# What you are asked to do
Nothing but the images should be left out when the entries are restated word for word.

=== Begin Enclosure ===

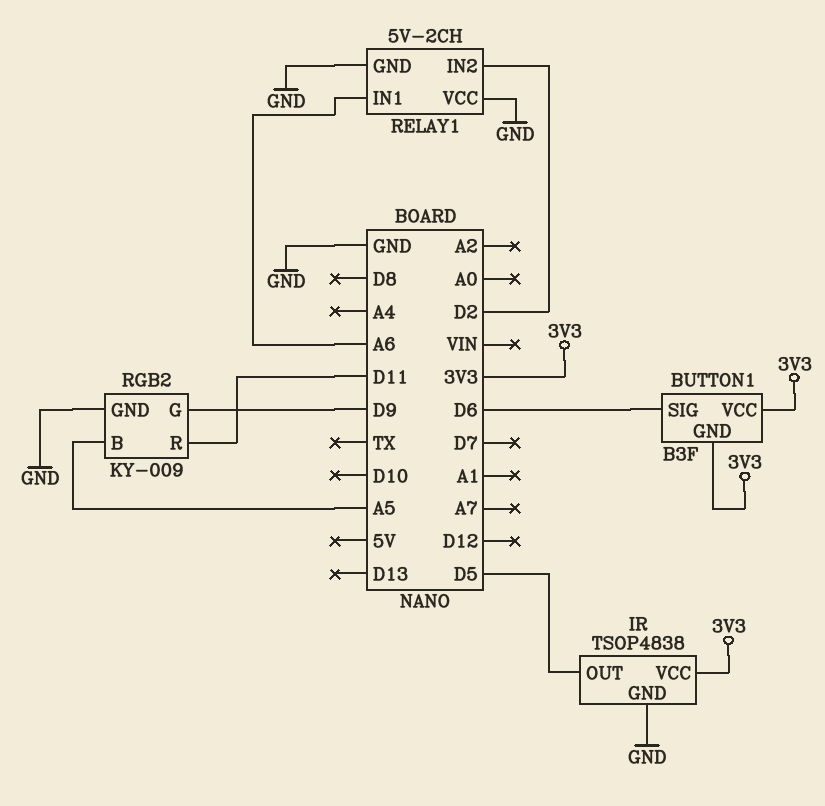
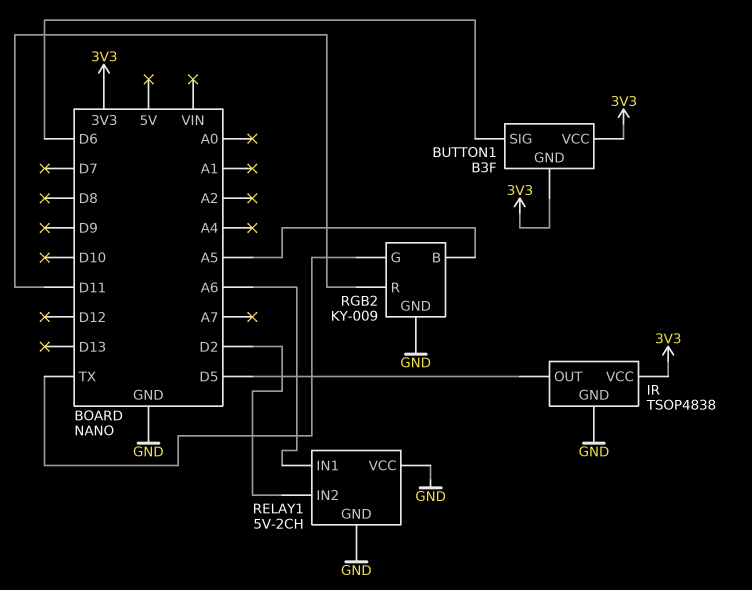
RGB2 pin G: D9 -> TX

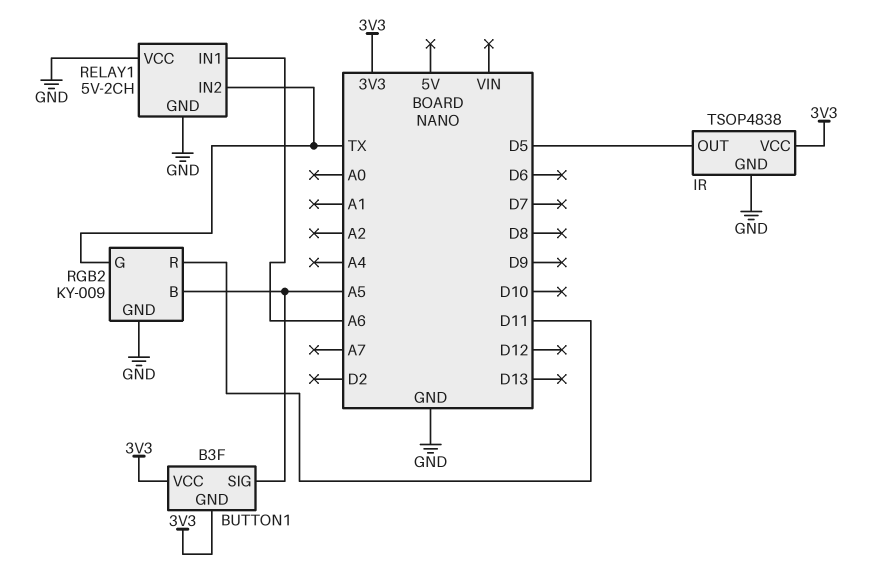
BUTTON1 pin SIG: D6 -> A5
RELAY1 pin IN2: D2 -> TX

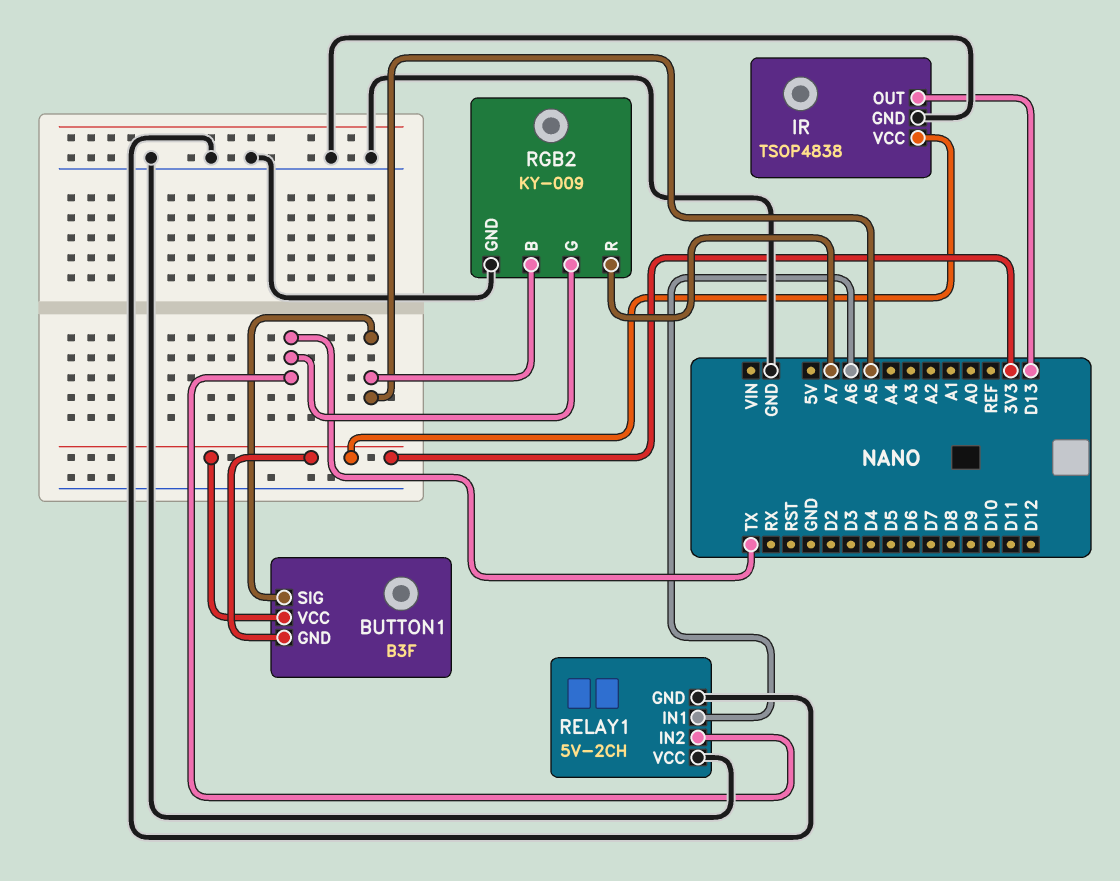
IR pin OUT: D5 -> D13
RGB2 pin R: D11 -> A7

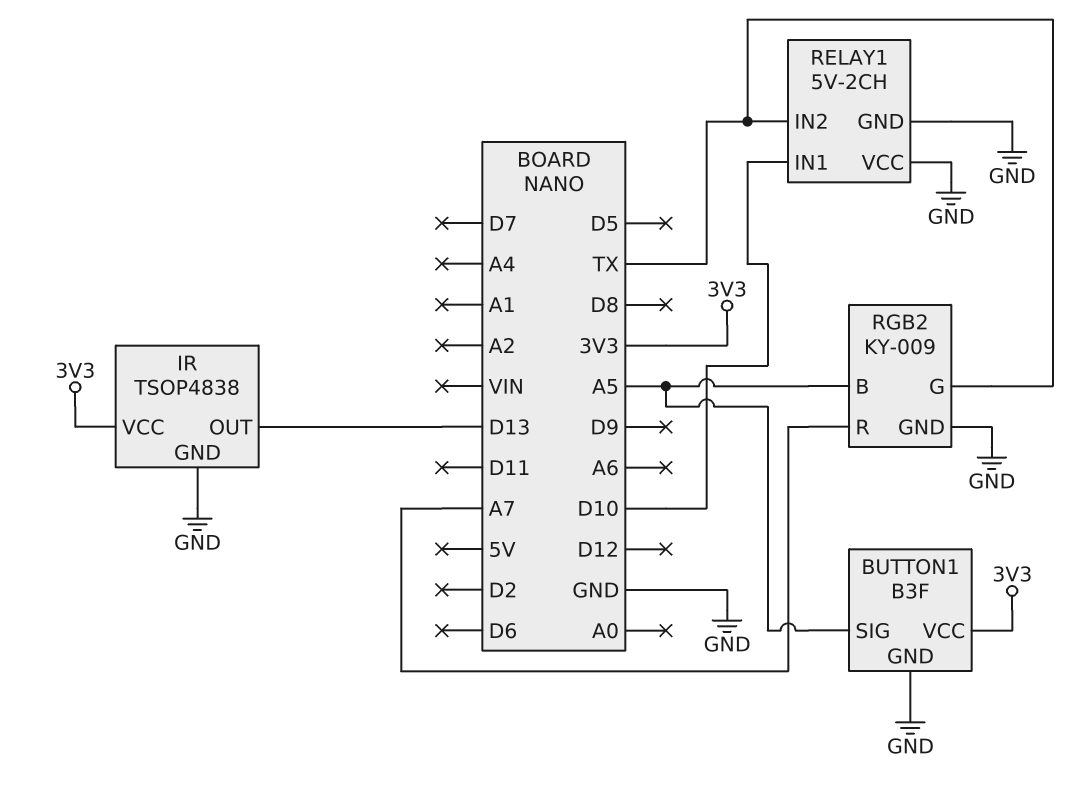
BUTTON1 pin GND: 3V3 -> GND
RELAY1 pin IN1: A6 -> D10

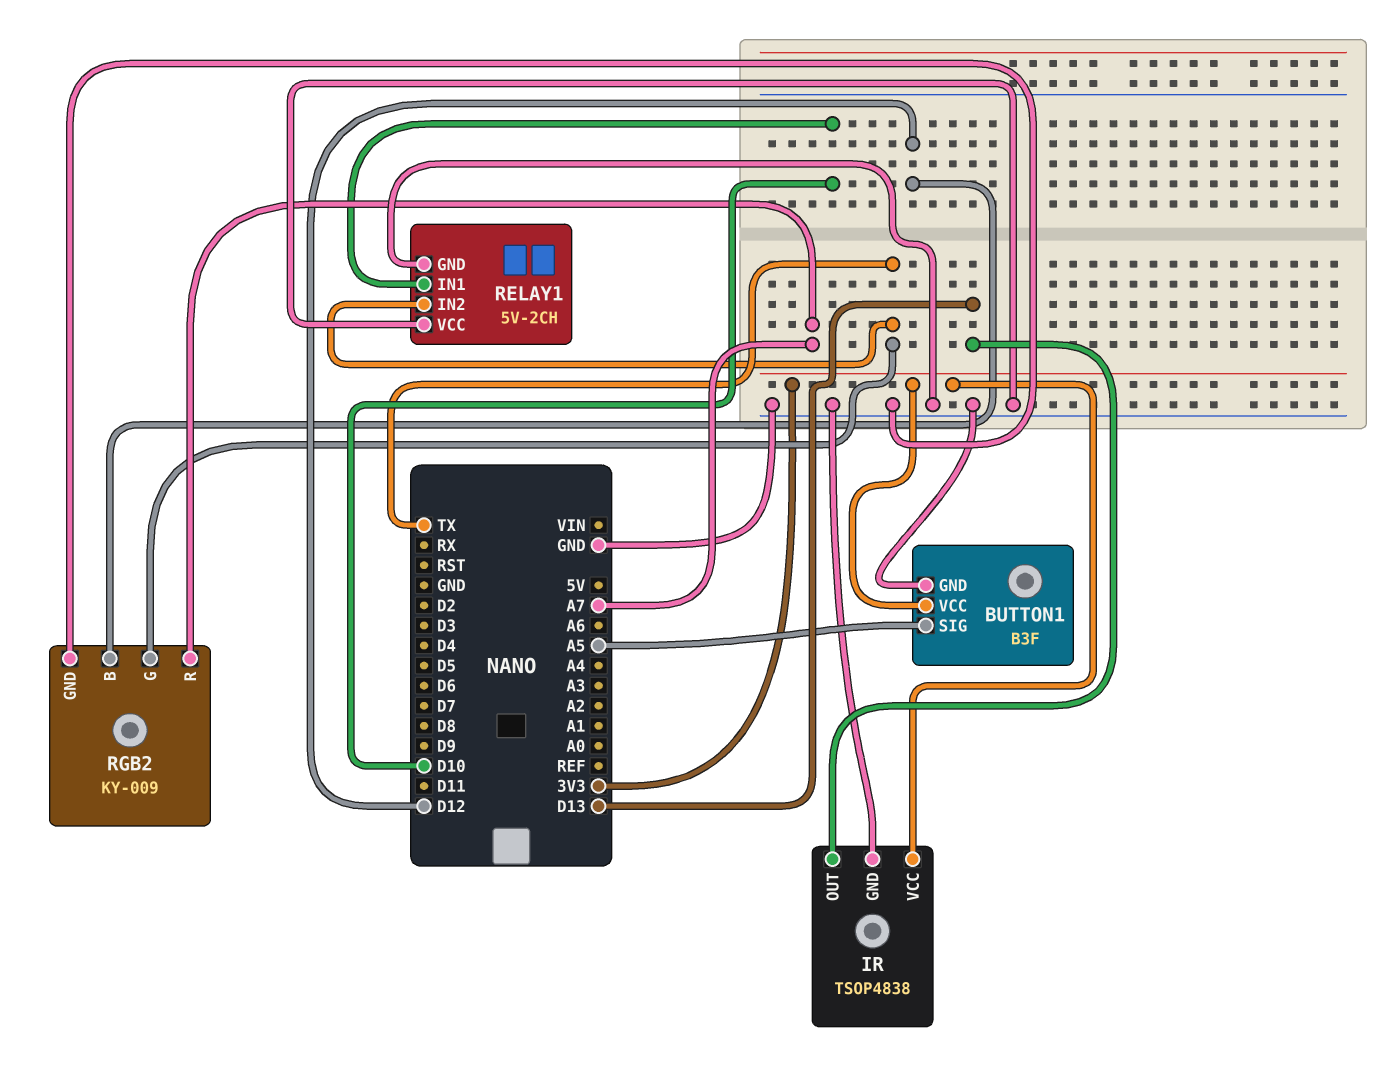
RGB2 pin B: A5 -> D12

=== End Enclosure ===

# Task output
RGB2 pin G: D9 -> TX

BUTTON1 pin SIG: D6 -> A5
RELAY1 pin IN2: D2 -> TX

IR pin OUT: D5 -> D13
RGB2 pin R: D11 -> A7

BUTTON1 pin GND: 3V3 -> GND
RELAY1 pin IN1: A6 -> D10

RGB2 pin B: A5 -> D12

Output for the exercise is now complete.